DIRECTIONS. Only the line with "grey notebook [530,479,590,549]" and the lines after it, to the end of the data, should appear in the answer, each reproduced exactly.

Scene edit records
- - -

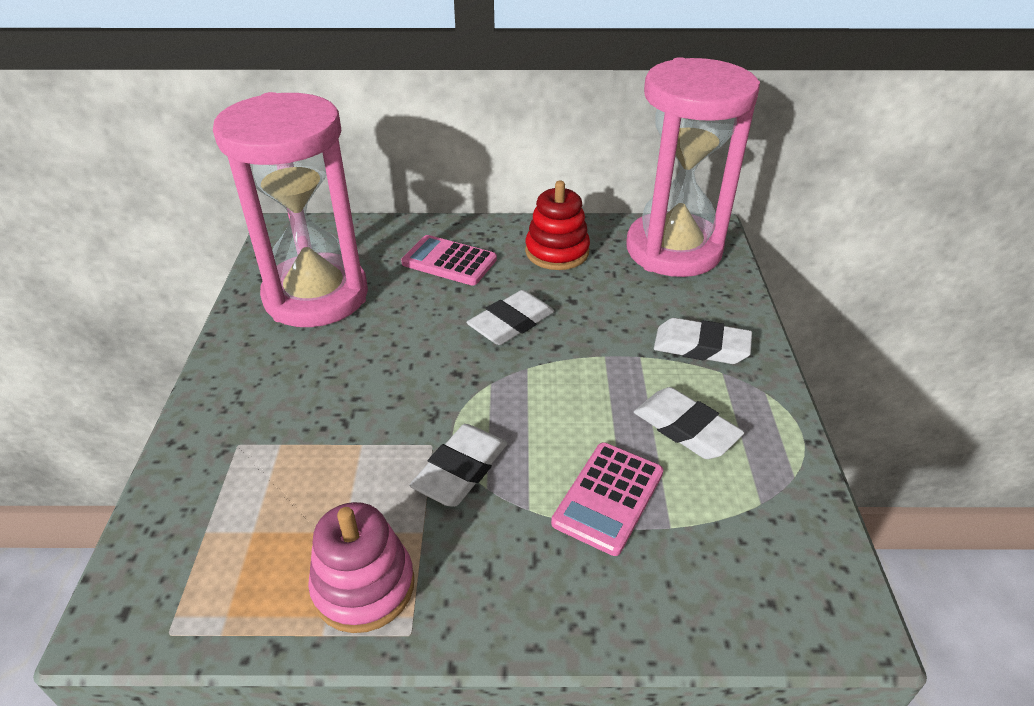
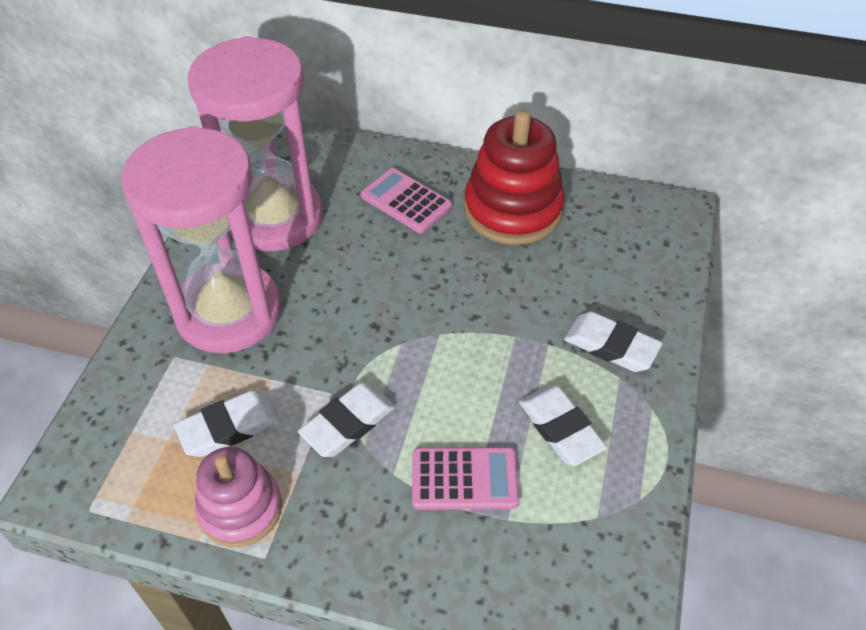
camera: 15 degrees right, 10 degrees up
white eraser [467,290,554,345] -> white eraser moved to [174,390,280,457]
red stacking toy [525,180,590,270] -> red stacking toy [464,110,565,245], size x1.54
pink calculator [551,443,663,556] -> pink calculator turned 135 degrees counterclockwise [412,447,519,510]
pink hourglass [626,57,760,277] -> pink hourglass moved to [121,126,281,353]

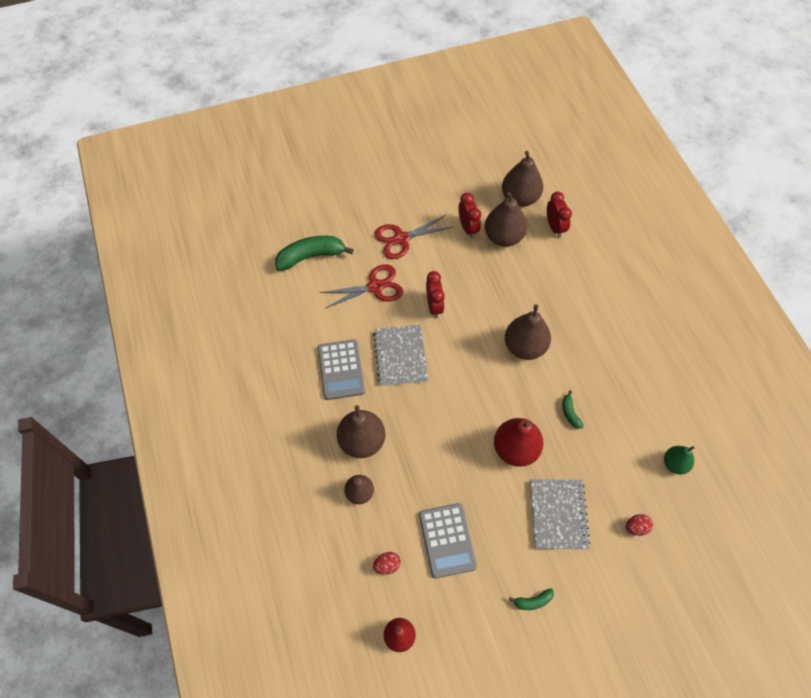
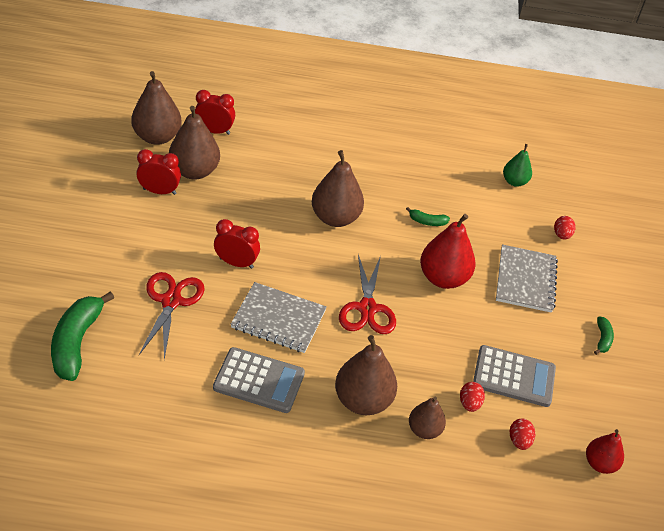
camera: 70 degrees left, 15 degrees down
red scissors [375,215,454,259] -> red scissors moved to [339,255,396,334]
grey notebook [530,479,590,549] -> grey notebook turned 75 degrees clockwise [496,244,558,313]
none -> red egg [460,382,485,412]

- - -

COMPLETED TASK.
grey notebook [530,479,590,549] -> grey notebook turned 75 degrees clockwise [496,244,558,313]
none -> red egg [460,382,485,412]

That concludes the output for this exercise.